- _EXERCISE INSTRUCTIONS_: Where a record contains a picture, omit it; otherwise reproduce the listing exactly.

- _ENTRIES SHOWN_:
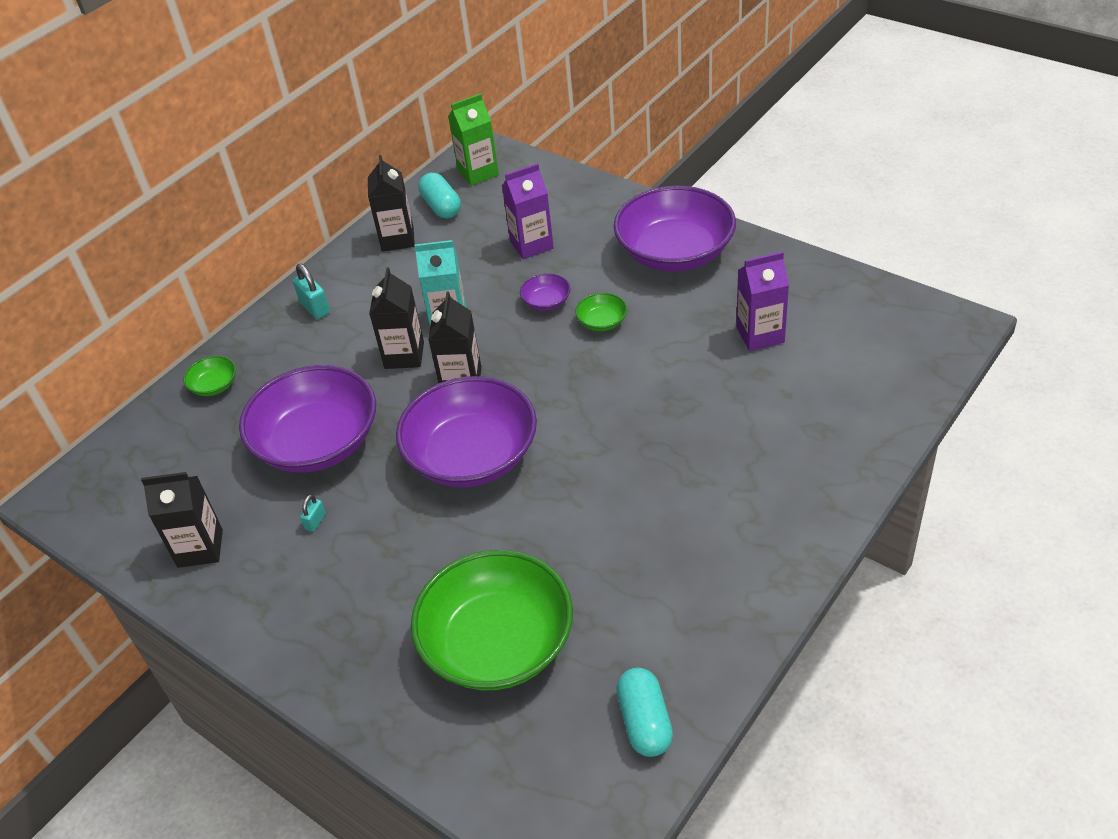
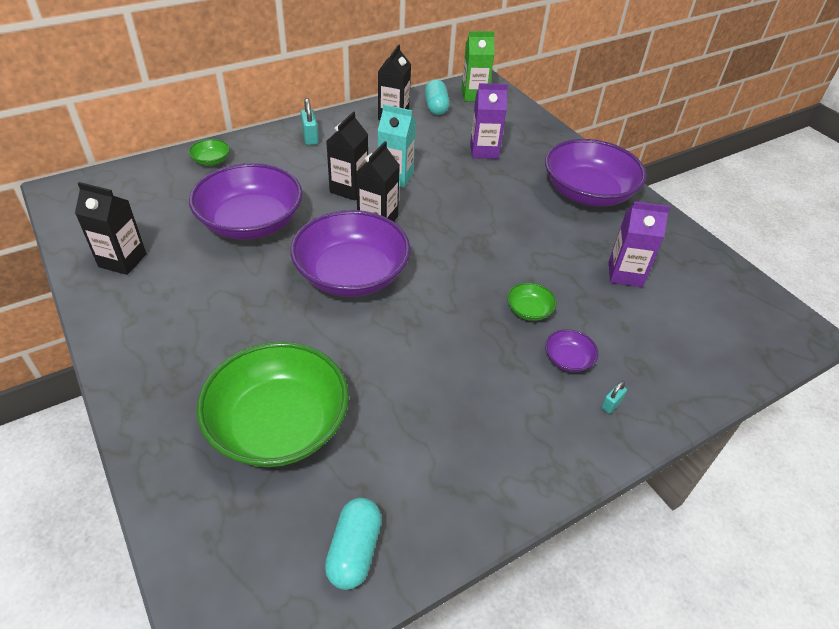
camera: 15 degrees right, 0 degrees up
(315, 521) = (211, 275): turquoise padlock -> turquoise padlock (611, 404)
(546, 302) = (472, 191): purple bowl -> purple bowl (568, 359)
(602, 322) = (505, 219): green bowl -> green bowl (529, 310)

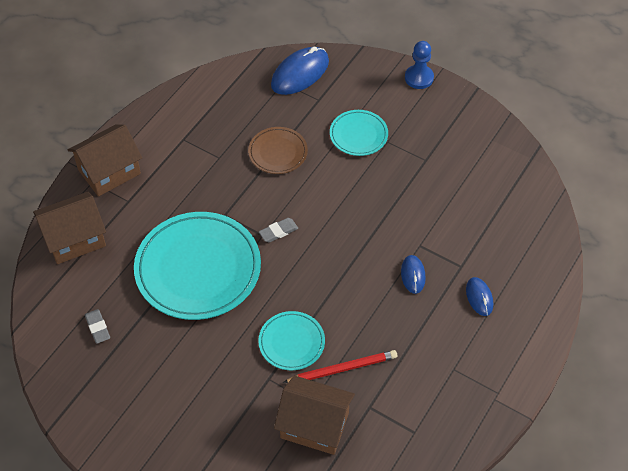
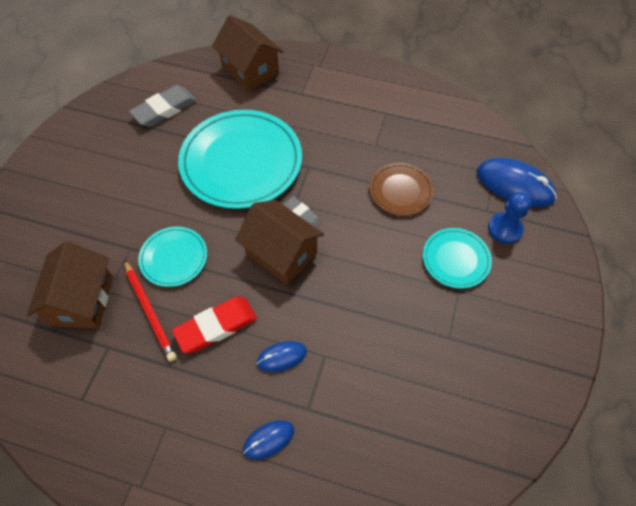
camera: 75 degrees right, 5 degrees up
(98, 327) = (164, 109): grey eraser -> grey eraser, size x1.77
(109, 172) = (328, 72): brown house -> brown house (281, 253)
(372, 318) = (216, 327): none -> red eraser
(419, 78) = (571, 305): blue pawn -> blue pawn (505, 229)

- _ANSWER BELOW_:
camera: 15 degrees right, 0 degrees up
(315, 521) = (211, 275): turquoise padlock -> turquoise padlock (611, 404)
(546, 302) = (472, 191): purple bowl -> purple bowl (568, 359)
(602, 322) = (505, 219): green bowl -> green bowl (529, 310)

camera: 75 degrees right, 5 degrees up
(98, 327) = (164, 109): grey eraser -> grey eraser, size x1.77
(109, 172) = (328, 72): brown house -> brown house (281, 253)
(372, 318) = (216, 327): none -> red eraser
(419, 78) = (571, 305): blue pawn -> blue pawn (505, 229)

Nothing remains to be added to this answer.